**EXERCISE OBJECTIVE**
Would you please print exactly the lines that run from the one with "(377, 526) = (455, 423): yellow" to the last line of the data, both included, without any pictures?

^^^^^^^^^^^^^^^^

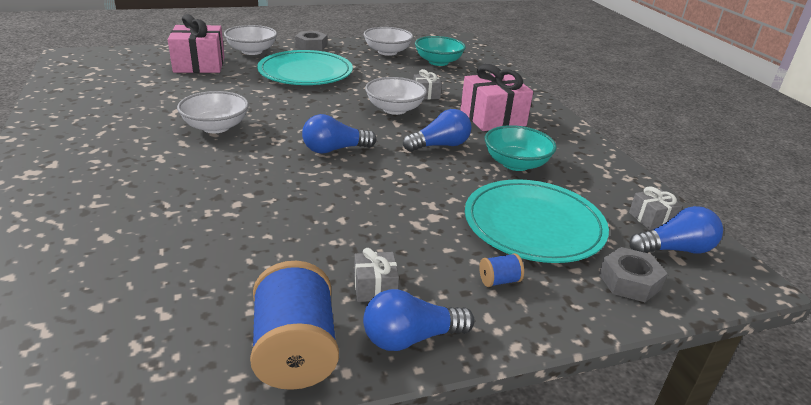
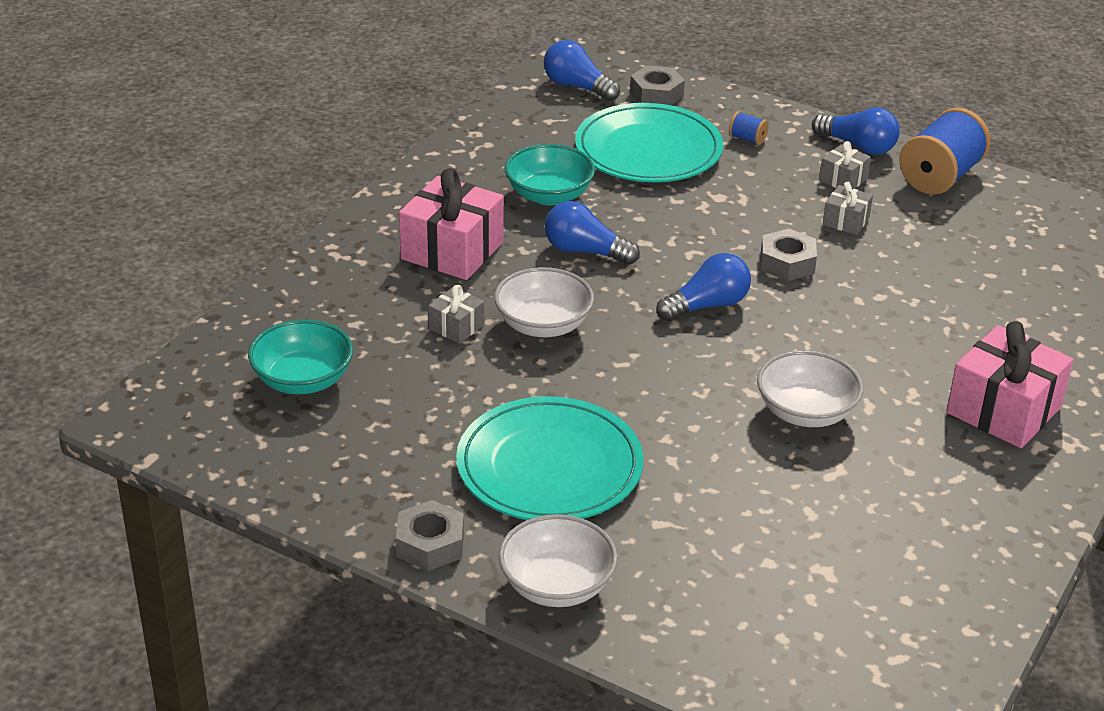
camera: 130 degrees left, 5 degrees up
(199, 64) = (693, 587): pink gift -> pink gift (1003, 410)
(324, 194) = (787, 263): none -> grey nut
(334, 149) = (707, 305): blue light bulb -> blue light bulb turned 60 degrees counterclockwise
(387, 52) = (331, 451): white bowl -> none
(651, 219) = (542, 105): grey gift -> grey gift (846, 221)

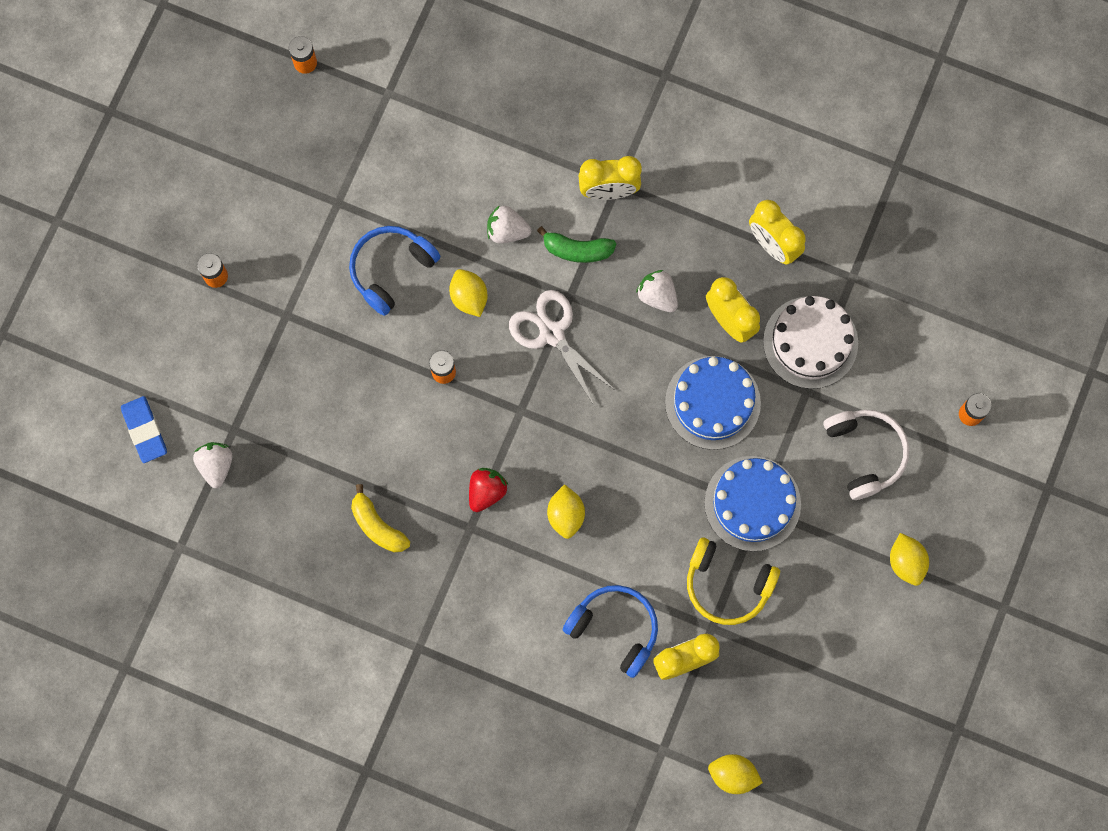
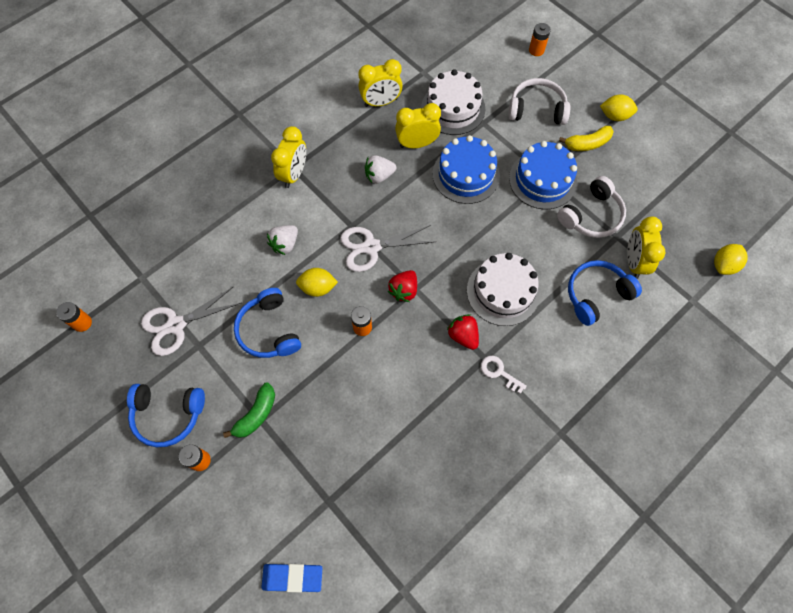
camera: 65 degrees left, 10 degrees down
(216, 465) = (350, 529): white strawberry -> none
(247, 215) = (168, 415): none -> blue headphones
(349, 165) = (176, 325): none -> white scissors
(377, 526) = (455, 423): yellow banana -> yellow banana (587, 144)
(460, 551) = (499, 372): none -> white key
(512, 398) = (404, 290): none -> red strawberry
(566, 515) = (503, 291): yellow lemon -> white cake
(577, 250) = (322, 208): green banana -> green banana (256, 414)
(727, 584) = (591, 215): yellow headphones -> white headphones

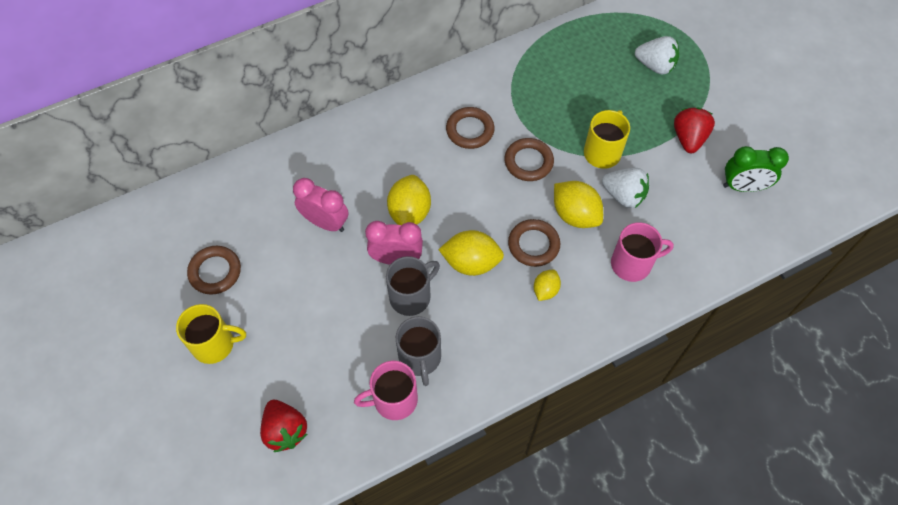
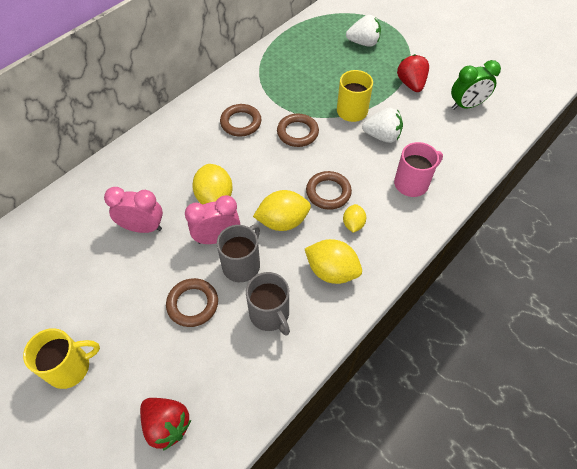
camera: 20 degrees left, 5 degrees down
(215, 272) = (51, 301): brown ring -> brown ring (193, 304)
(393, 400) = (260, 359): pink mug -> none
(575, 215) = (351, 160): yellow lemon -> yellow lemon (332, 271)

^^^^^^^^^^^^^^^^

**THE ANSWER**
(377, 526) = (455, 423): yellow banana -> yellow banana (587, 144)
(460, 551) = (499, 372): none -> white key
(512, 398) = (404, 290): none -> red strawberry
(566, 515) = (503, 291): yellow lemon -> white cake
(577, 250) = (322, 208): green banana -> green banana (256, 414)
(727, 584) = (591, 215): yellow headphones -> white headphones

camera: 20 degrees left, 5 degrees down
(215, 272) = (51, 301): brown ring -> brown ring (193, 304)
(393, 400) = (260, 359): pink mug -> none
(575, 215) = (351, 160): yellow lemon -> yellow lemon (332, 271)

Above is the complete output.